> [Problem details]
Retype the records below so that each one matches exactly.

> [Records shown]
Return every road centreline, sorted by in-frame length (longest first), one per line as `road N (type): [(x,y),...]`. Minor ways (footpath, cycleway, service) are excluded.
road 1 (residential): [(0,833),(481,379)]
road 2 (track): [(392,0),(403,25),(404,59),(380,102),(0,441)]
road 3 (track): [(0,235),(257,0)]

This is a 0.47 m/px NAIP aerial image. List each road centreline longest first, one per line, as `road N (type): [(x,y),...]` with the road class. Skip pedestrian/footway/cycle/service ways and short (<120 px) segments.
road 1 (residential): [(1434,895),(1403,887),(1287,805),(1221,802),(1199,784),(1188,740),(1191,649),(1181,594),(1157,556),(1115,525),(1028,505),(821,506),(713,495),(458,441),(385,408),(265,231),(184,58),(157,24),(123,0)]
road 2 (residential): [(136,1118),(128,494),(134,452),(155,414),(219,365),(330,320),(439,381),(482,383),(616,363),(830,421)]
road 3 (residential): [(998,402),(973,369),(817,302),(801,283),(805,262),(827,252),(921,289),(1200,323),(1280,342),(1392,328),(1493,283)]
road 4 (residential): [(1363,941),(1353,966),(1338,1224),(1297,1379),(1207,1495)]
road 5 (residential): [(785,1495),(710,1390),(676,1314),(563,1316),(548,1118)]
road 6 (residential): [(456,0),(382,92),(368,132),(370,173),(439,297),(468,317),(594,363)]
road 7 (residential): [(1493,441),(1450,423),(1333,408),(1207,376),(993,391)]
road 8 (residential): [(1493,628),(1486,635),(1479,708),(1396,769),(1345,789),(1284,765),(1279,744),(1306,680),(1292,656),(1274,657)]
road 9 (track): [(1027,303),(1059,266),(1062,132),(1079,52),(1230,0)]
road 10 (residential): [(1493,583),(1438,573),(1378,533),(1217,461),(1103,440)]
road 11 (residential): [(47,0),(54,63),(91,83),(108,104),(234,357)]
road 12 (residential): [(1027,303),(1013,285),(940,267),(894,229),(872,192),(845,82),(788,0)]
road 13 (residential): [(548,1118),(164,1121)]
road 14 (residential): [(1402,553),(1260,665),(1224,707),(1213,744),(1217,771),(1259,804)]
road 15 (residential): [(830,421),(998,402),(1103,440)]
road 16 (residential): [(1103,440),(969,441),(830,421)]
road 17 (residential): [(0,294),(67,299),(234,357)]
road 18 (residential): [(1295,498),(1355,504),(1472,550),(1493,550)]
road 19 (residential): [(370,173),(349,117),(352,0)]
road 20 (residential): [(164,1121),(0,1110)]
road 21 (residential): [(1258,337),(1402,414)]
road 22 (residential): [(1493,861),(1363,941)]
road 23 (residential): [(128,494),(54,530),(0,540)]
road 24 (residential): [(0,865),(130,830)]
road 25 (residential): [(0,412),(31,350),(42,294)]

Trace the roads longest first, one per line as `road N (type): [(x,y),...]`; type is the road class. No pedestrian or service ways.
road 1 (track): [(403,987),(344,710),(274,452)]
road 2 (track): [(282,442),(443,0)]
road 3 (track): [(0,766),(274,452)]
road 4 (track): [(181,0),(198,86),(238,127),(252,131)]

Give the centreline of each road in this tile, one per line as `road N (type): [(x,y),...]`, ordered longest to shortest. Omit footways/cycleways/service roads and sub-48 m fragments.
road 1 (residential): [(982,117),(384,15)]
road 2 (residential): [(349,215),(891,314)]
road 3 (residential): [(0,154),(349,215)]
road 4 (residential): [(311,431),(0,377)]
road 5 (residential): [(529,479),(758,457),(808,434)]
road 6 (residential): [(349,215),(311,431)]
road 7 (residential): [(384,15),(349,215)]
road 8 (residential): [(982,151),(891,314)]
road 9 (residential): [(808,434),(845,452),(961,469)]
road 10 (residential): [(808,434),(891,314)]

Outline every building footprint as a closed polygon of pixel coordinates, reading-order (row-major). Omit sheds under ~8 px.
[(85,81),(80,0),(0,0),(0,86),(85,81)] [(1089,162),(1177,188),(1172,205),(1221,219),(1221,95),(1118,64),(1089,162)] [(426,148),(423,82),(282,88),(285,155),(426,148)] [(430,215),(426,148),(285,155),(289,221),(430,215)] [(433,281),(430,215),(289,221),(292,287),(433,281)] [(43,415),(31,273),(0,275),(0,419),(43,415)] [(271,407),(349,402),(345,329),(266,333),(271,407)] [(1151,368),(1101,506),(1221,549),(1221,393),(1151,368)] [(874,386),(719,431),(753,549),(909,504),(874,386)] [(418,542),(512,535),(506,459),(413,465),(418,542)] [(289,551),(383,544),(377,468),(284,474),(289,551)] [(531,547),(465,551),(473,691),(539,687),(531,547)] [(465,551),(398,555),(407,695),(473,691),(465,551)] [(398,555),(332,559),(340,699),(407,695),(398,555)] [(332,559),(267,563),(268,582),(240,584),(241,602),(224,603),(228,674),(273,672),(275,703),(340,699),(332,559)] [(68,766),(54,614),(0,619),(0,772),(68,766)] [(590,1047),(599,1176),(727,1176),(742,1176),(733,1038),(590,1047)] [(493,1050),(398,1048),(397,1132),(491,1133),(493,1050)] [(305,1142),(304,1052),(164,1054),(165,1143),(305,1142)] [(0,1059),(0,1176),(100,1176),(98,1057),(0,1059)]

> [Completed exercise]
Return every road centreline, sorted by in-frame length (longest first), one per line as `road N (type): [(x,y),...]`. Minor ways (footpath, cycleway, service) are excluded.
road 1 (residential): [(0,833),(481,379)]
road 2 (track): [(392,0),(403,25),(404,59),(380,102),(0,441)]
road 3 (track): [(0,235),(257,0)]

This is a 0.47 m/px NAIP aerial image. List each road centreline longest first, one per line, as `road N (type): [(x,y),...]` with the road class. Skip pedestrian/footway/cycle/service ways and short (<120 px) segments.
road 1 (residential): [(1434,895),(1403,887),(1287,805),(1221,802),(1199,784),(1188,740),(1191,649),(1181,594),(1157,556),(1115,525),(1028,505),(821,506),(713,495),(458,441),(385,408),(265,231),(184,58),(157,24),(123,0)]
road 2 (residential): [(136,1118),(128,494),(134,452),(155,414),(219,365),(330,320),(439,381),(482,383),(616,363),(830,421)]
road 3 (residential): [(998,402),(973,369),(817,302),(801,283),(805,262),(827,252),(921,289),(1200,323),(1280,342),(1392,328),(1493,283)]
road 4 (residential): [(1363,941),(1353,966),(1338,1224),(1297,1379),(1207,1495)]
road 5 (residential): [(785,1495),(710,1390),(676,1314),(563,1316),(548,1118)]
road 6 (residential): [(456,0),(382,92),(368,132),(370,173),(439,297),(468,317),(594,363)]
road 7 (residential): [(1493,441),(1450,423),(1333,408),(1207,376),(993,391)]
road 8 (residential): [(1493,628),(1486,635),(1479,708),(1396,769),(1345,789),(1284,765),(1279,744),(1306,680),(1292,656),(1274,657)]
road 9 (track): [(1027,303),(1059,266),(1062,132),(1079,52),(1230,0)]
road 10 (residential): [(1493,583),(1438,573),(1378,533),(1217,461),(1103,440)]
road 11 (residential): [(47,0),(54,63),(91,83),(108,104),(234,357)]
road 12 (residential): [(1027,303),(1013,285),(940,267),(894,229),(872,192),(845,82),(788,0)]
road 13 (residential): [(548,1118),(164,1121)]
road 14 (residential): [(1402,553),(1260,665),(1224,707),(1213,744),(1217,771),(1259,804)]
road 15 (residential): [(830,421),(998,402),(1103,440)]
road 16 (residential): [(1103,440),(969,441),(830,421)]
road 17 (residential): [(0,294),(67,299),(234,357)]
road 18 (residential): [(1295,498),(1355,504),(1472,550),(1493,550)]
road 19 (residential): [(370,173),(349,117),(352,0)]
road 20 (residential): [(164,1121),(0,1110)]
road 21 (residential): [(1258,337),(1402,414)]
road 22 (residential): [(1493,861),(1363,941)]
road 23 (residential): [(128,494),(54,530),(0,540)]
road 24 (residential): [(0,865),(130,830)]
road 25 (residential): [(0,412),(31,350),(42,294)]

Trace the roads longest first, one per line as `road N (type): [(x,y),...]`; type is the road class. No pedestrian or service ways.
road 1 (track): [(403,987),(344,710),(274,452)]
road 2 (track): [(282,442),(443,0)]
road 3 (track): [(0,766),(274,452)]
road 4 (track): [(181,0),(198,86),(238,127),(252,131)]

Give the centreline of each road in this tile, one per line as `road N (type): [(x,y),...]`, ordered longest to shortest. Omit footways/cycleways/service roads and sub-48 m fragments.
road 1 (residential): [(982,117),(384,15)]
road 2 (residential): [(349,215),(891,314)]
road 3 (residential): [(0,154),(349,215)]
road 4 (residential): [(311,431),(0,377)]
road 5 (residential): [(529,479),(758,457),(808,434)]
road 6 (residential): [(349,215),(311,431)]
road 7 (residential): [(384,15),(349,215)]
road 8 (residential): [(982,151),(891,314)]
road 9 (residential): [(808,434),(845,452),(961,469)]
road 10 (residential): [(808,434),(891,314)]

Outline every building footprint as a closed polygon of pixel coordinates, reading-order (row-major). Omit sheds under ~8 px.
[(85,81),(80,0),(0,0),(0,86),(85,81)] [(1089,162),(1177,188),(1172,205),(1221,219),(1221,95),(1118,64),(1089,162)] [(426,148),(423,82),(282,88),(285,155),(426,148)] [(430,215),(426,148),(285,155),(289,221),(430,215)] [(433,281),(430,215),(289,221),(292,287),(433,281)] [(43,415),(31,273),(0,275),(0,419),(43,415)] [(271,407),(349,402),(345,329),(266,333),(271,407)] [(1151,368),(1101,506),(1221,549),(1221,393),(1151,368)] [(874,386),(719,431),(753,549),(909,504),(874,386)] [(418,542),(512,535),(506,459),(413,465),(418,542)] [(289,551),(383,544),(377,468),(284,474),(289,551)] [(531,547),(465,551),(473,691),(539,687),(531,547)] [(465,551),(398,555),(407,695),(473,691),(465,551)] [(398,555),(332,559),(340,699),(407,695),(398,555)] [(332,559),(267,563),(268,582),(240,584),(241,602),(224,603),(228,674),(273,672),(275,703),(340,699),(332,559)] [(68,766),(54,614),(0,619),(0,772),(68,766)] [(590,1047),(599,1176),(727,1176),(742,1176),(733,1038),(590,1047)] [(493,1050),(398,1048),(397,1132),(491,1133),(493,1050)] [(305,1142),(304,1052),(164,1054),(165,1143),(305,1142)] [(0,1059),(0,1176),(100,1176),(98,1057),(0,1059)]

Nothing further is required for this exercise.